- Task item:
Write out, word for word, only the lines from the one containing "orange soap dispenser: 4 -> 3" through the final line of the data.

- - - - - - -

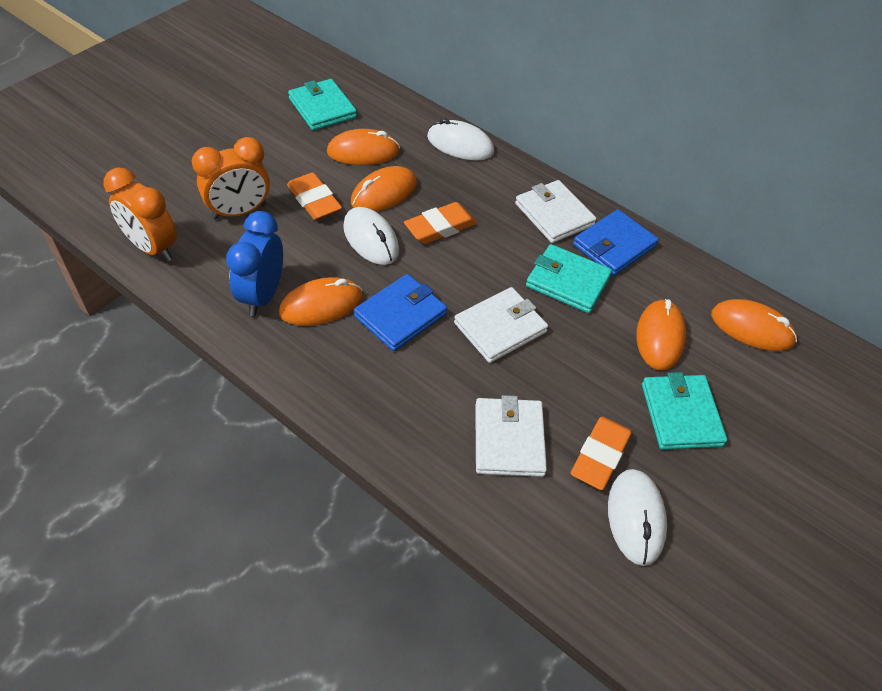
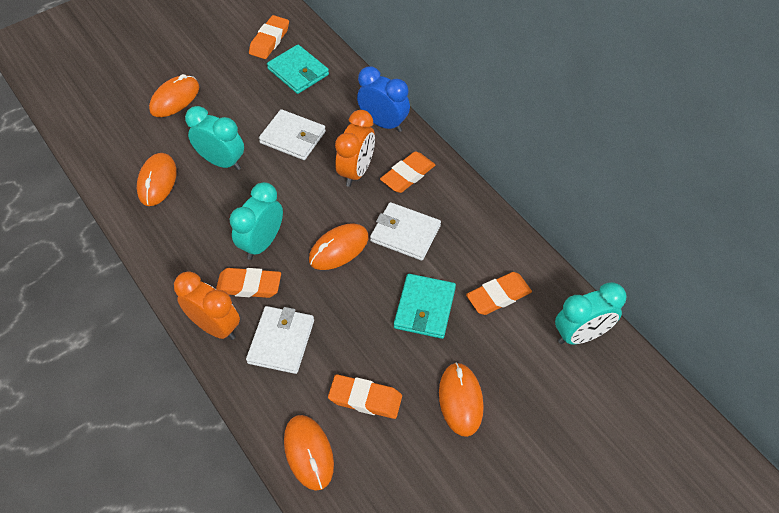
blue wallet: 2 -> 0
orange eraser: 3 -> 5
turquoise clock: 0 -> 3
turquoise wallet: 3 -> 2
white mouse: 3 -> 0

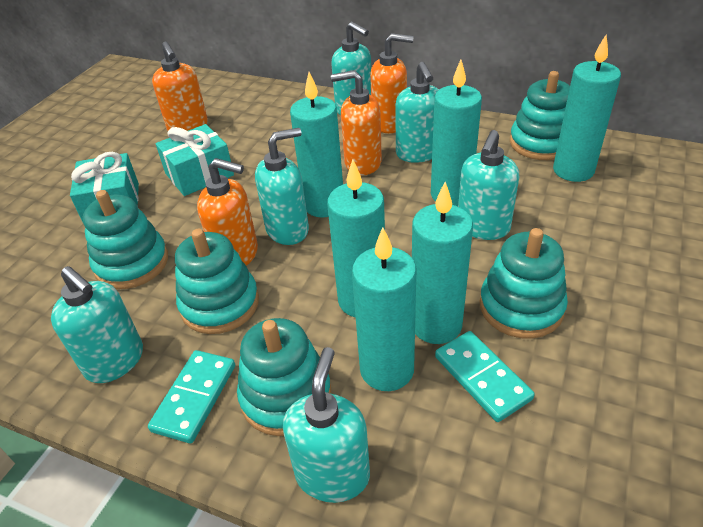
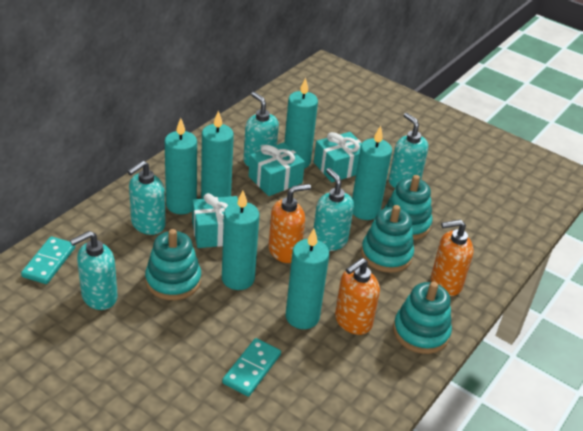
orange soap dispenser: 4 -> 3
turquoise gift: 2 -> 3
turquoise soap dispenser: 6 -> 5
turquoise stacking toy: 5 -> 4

- - - - - - -

- Exercise output:
orange soap dispenser: 4 -> 3
turquoise gift: 2 -> 3
turquoise soap dispenser: 6 -> 5
turquoise stacking toy: 5 -> 4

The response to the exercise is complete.